Records supplied:
□ □ □ □

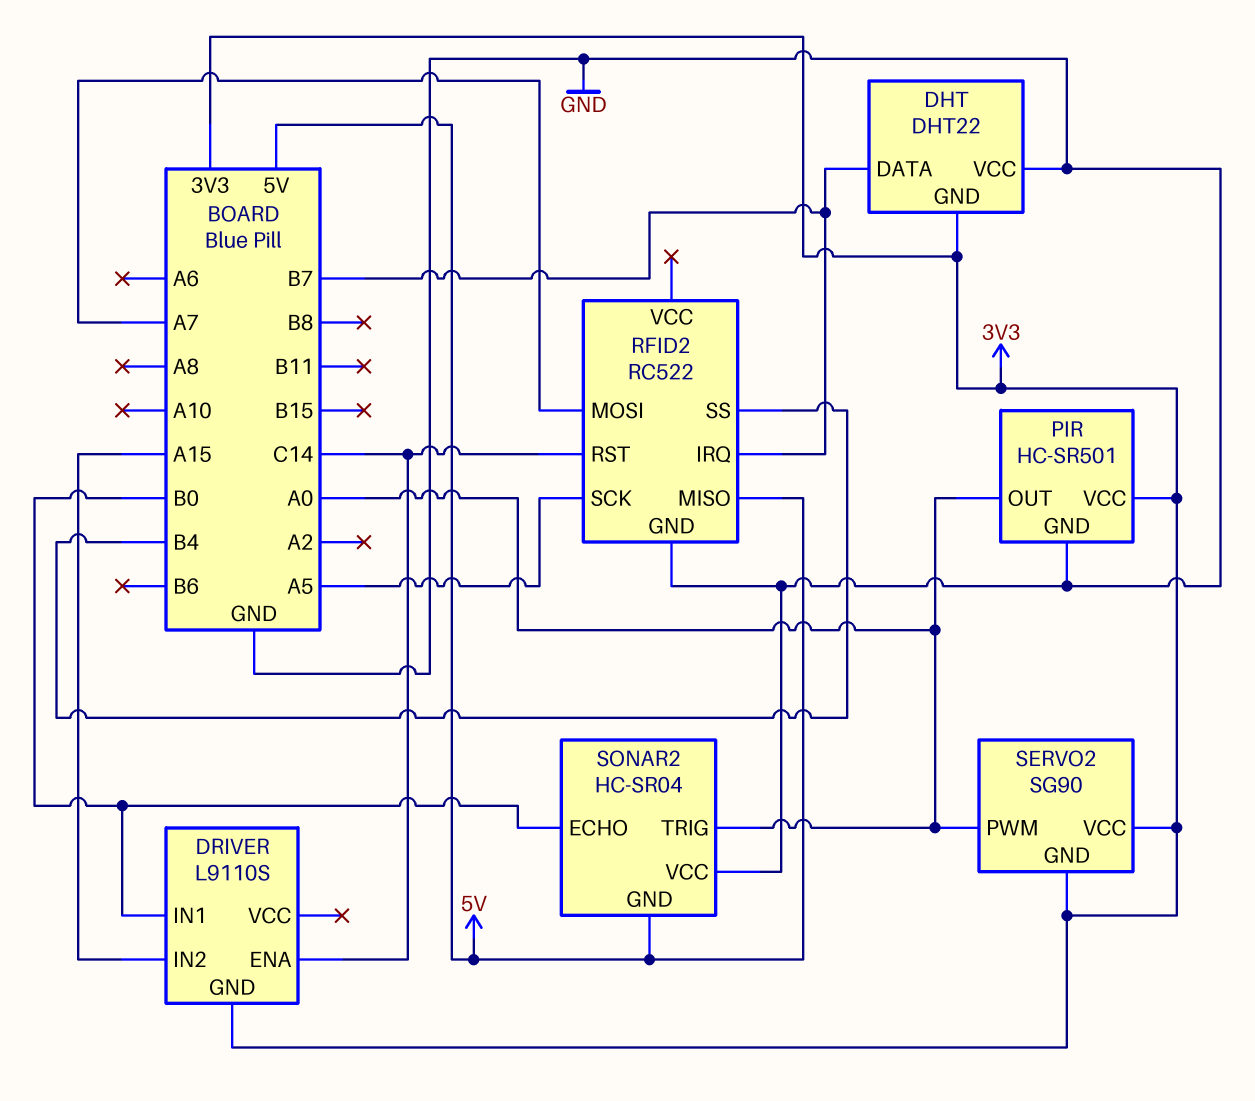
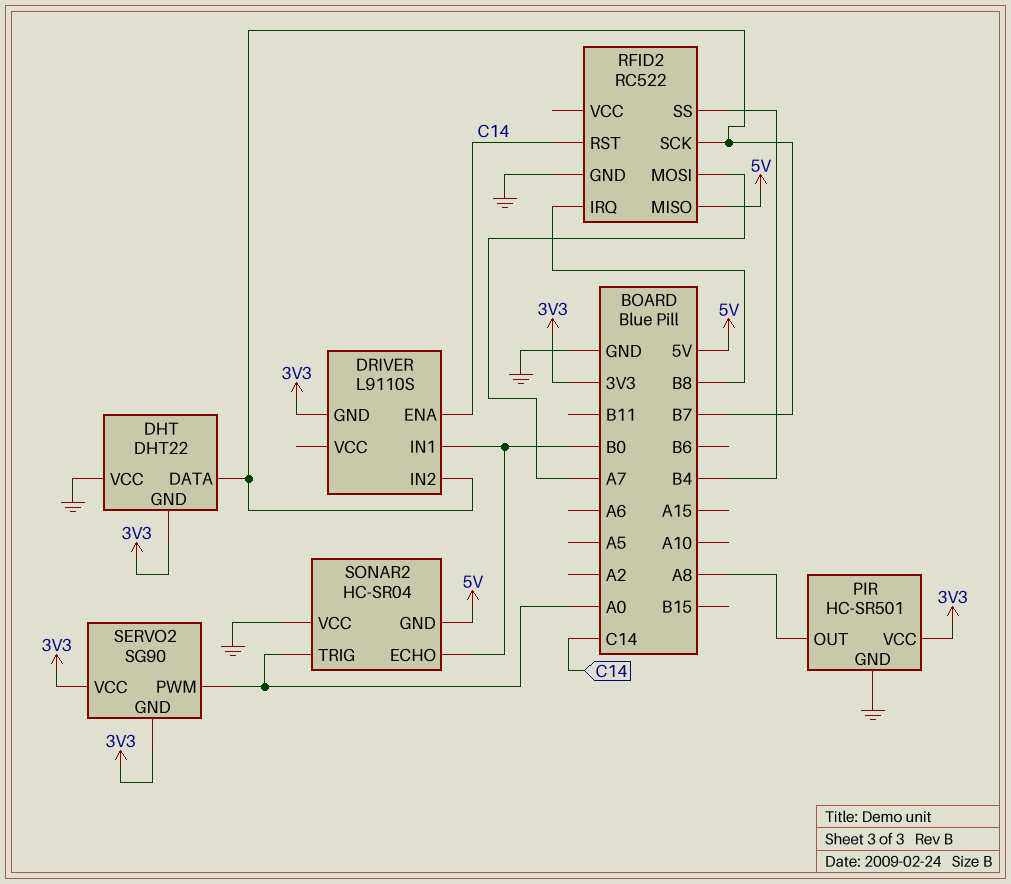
DRIVER pin IN2: A15 -> B7
PIR pin OUT: A0 -> A8
RFID2 pin IRQ: B7 -> B8
RFID2 pin SCK: A5 -> B7

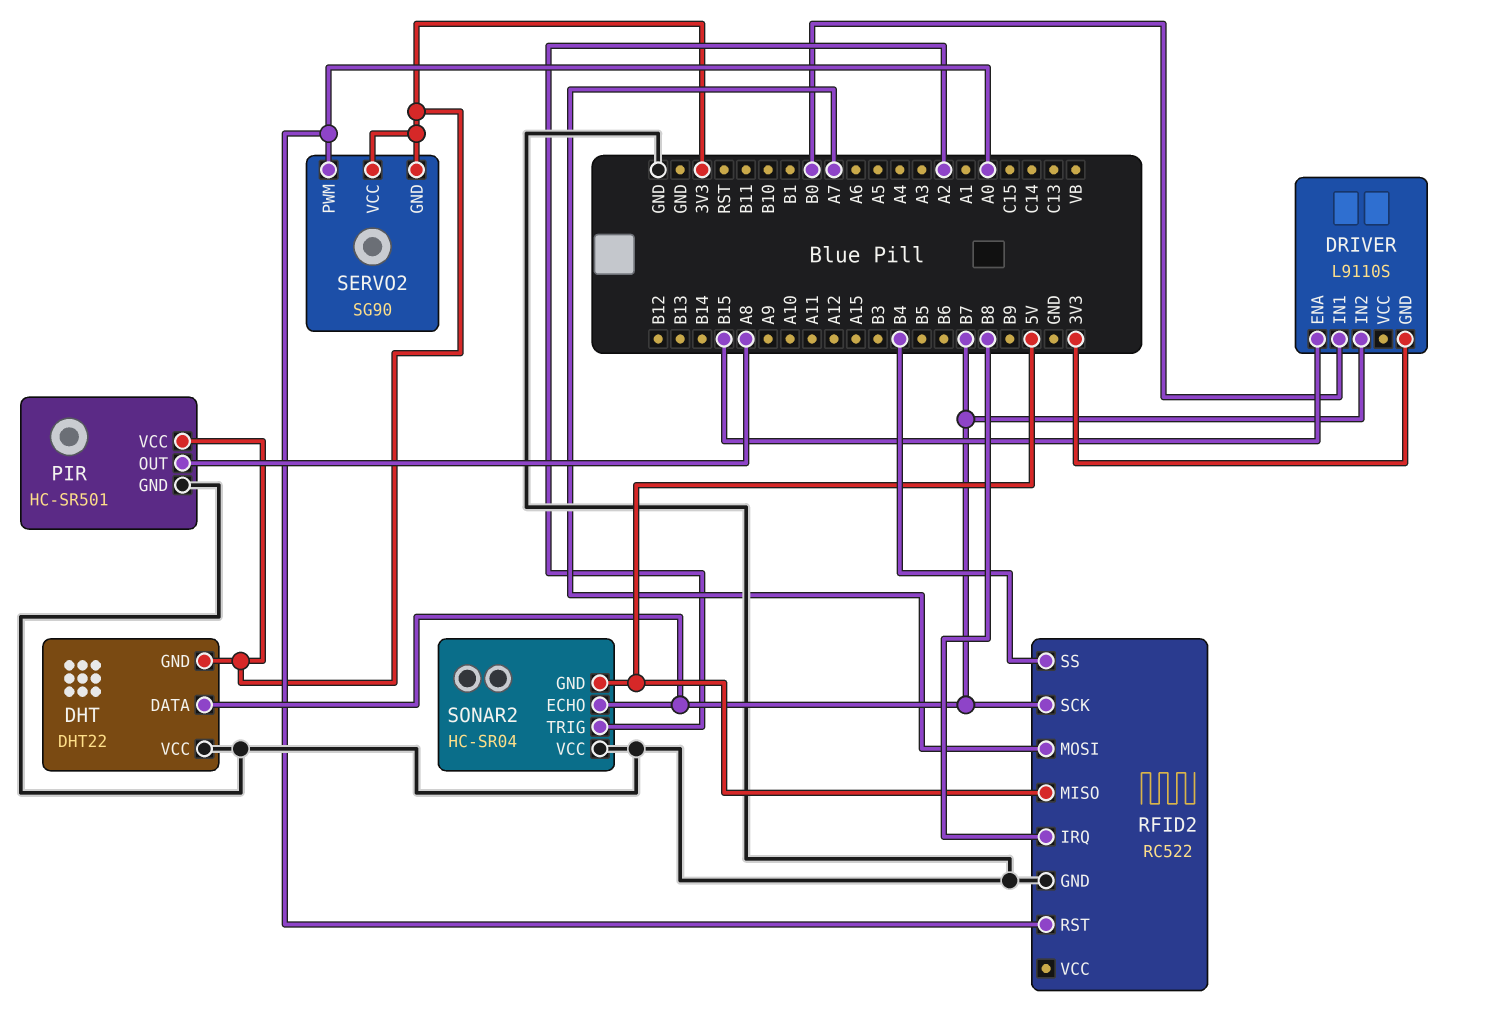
DRIVER pin ENA: C14 -> B15
RFID2 pin RST: C14 -> A0
SONAR2 pin ECHO: B0 -> B7
SONAR2 pin TRIG: A0 -> A2

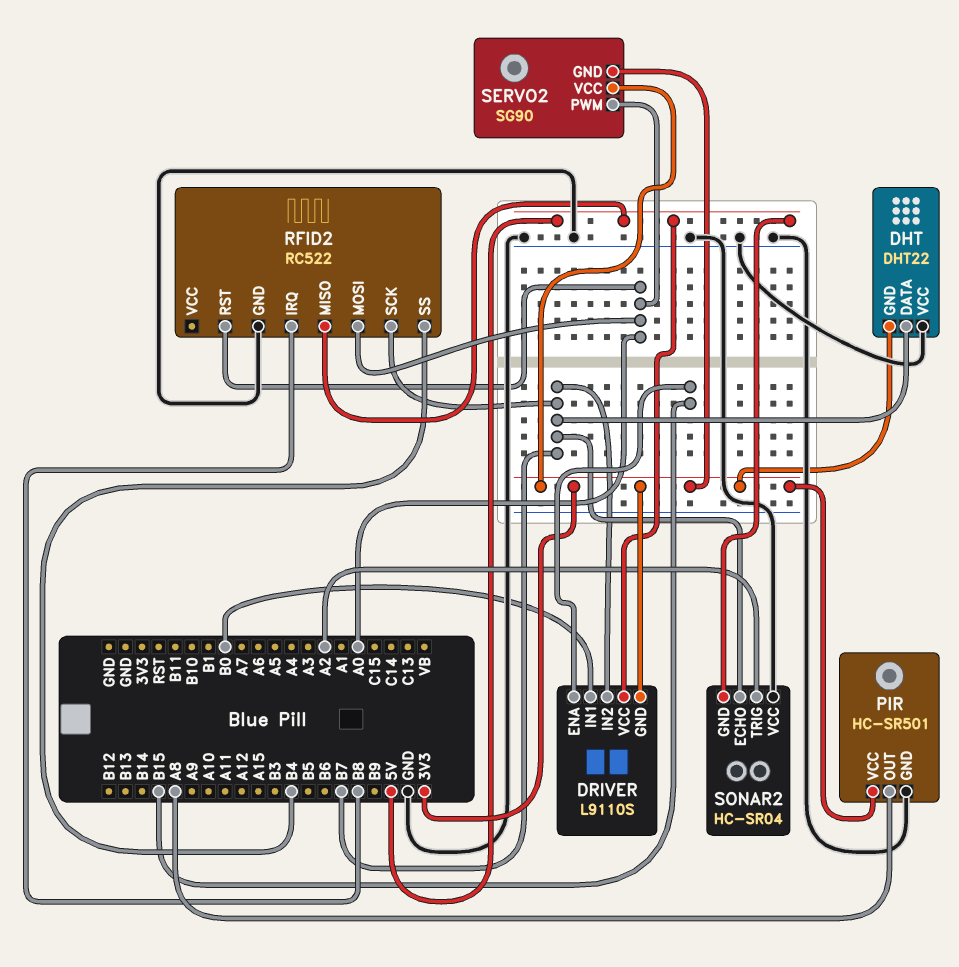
DRIVER pin VCC: none -> 5V
RFID2 pin MOSI: A7 -> A0

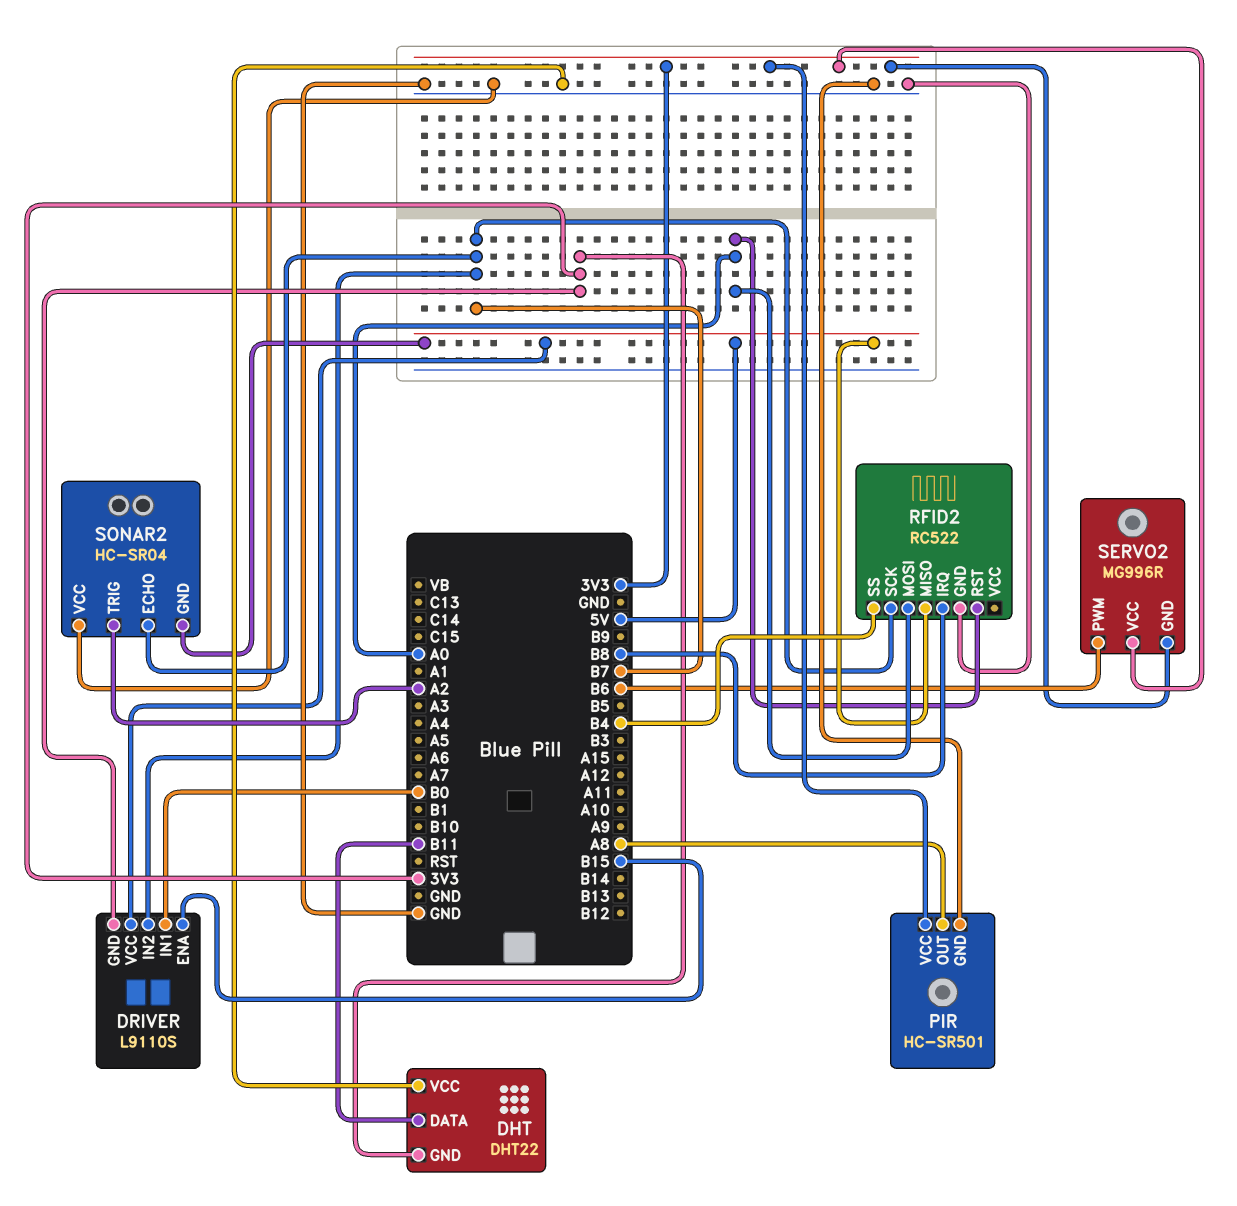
DHT pin DATA: B7 -> B11
SERVO2: SG90 -> MG996R
SERVO2 pin PWM: A0 -> B6

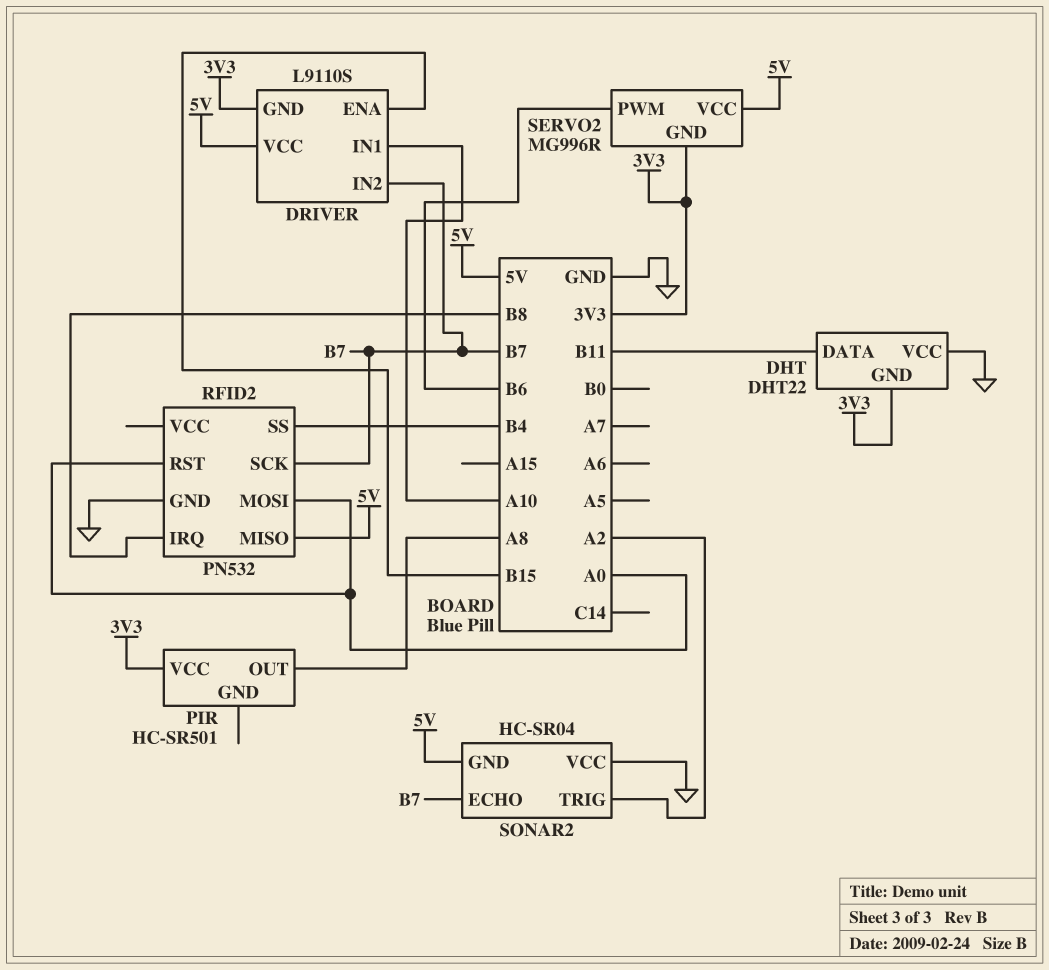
DRIVER pin IN1: B0 -> A10
PIR pin GND: GND -> none
RFID2: RC522 -> PN532
SERVO2 pin VCC: 3V3 -> 5V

□ □ □ □

Assignment: Only the lines from the line that contains "SERVO2 pin PWM: A0 -> B6" through the end of the entries are to be written out, exactly and without pictures, both ends included.

Output of the exercise:
SERVO2 pin PWM: A0 -> B6

DRIVER pin IN1: B0 -> A10
PIR pin GND: GND -> none
RFID2: RC522 -> PN532
SERVO2 pin VCC: 3V3 -> 5V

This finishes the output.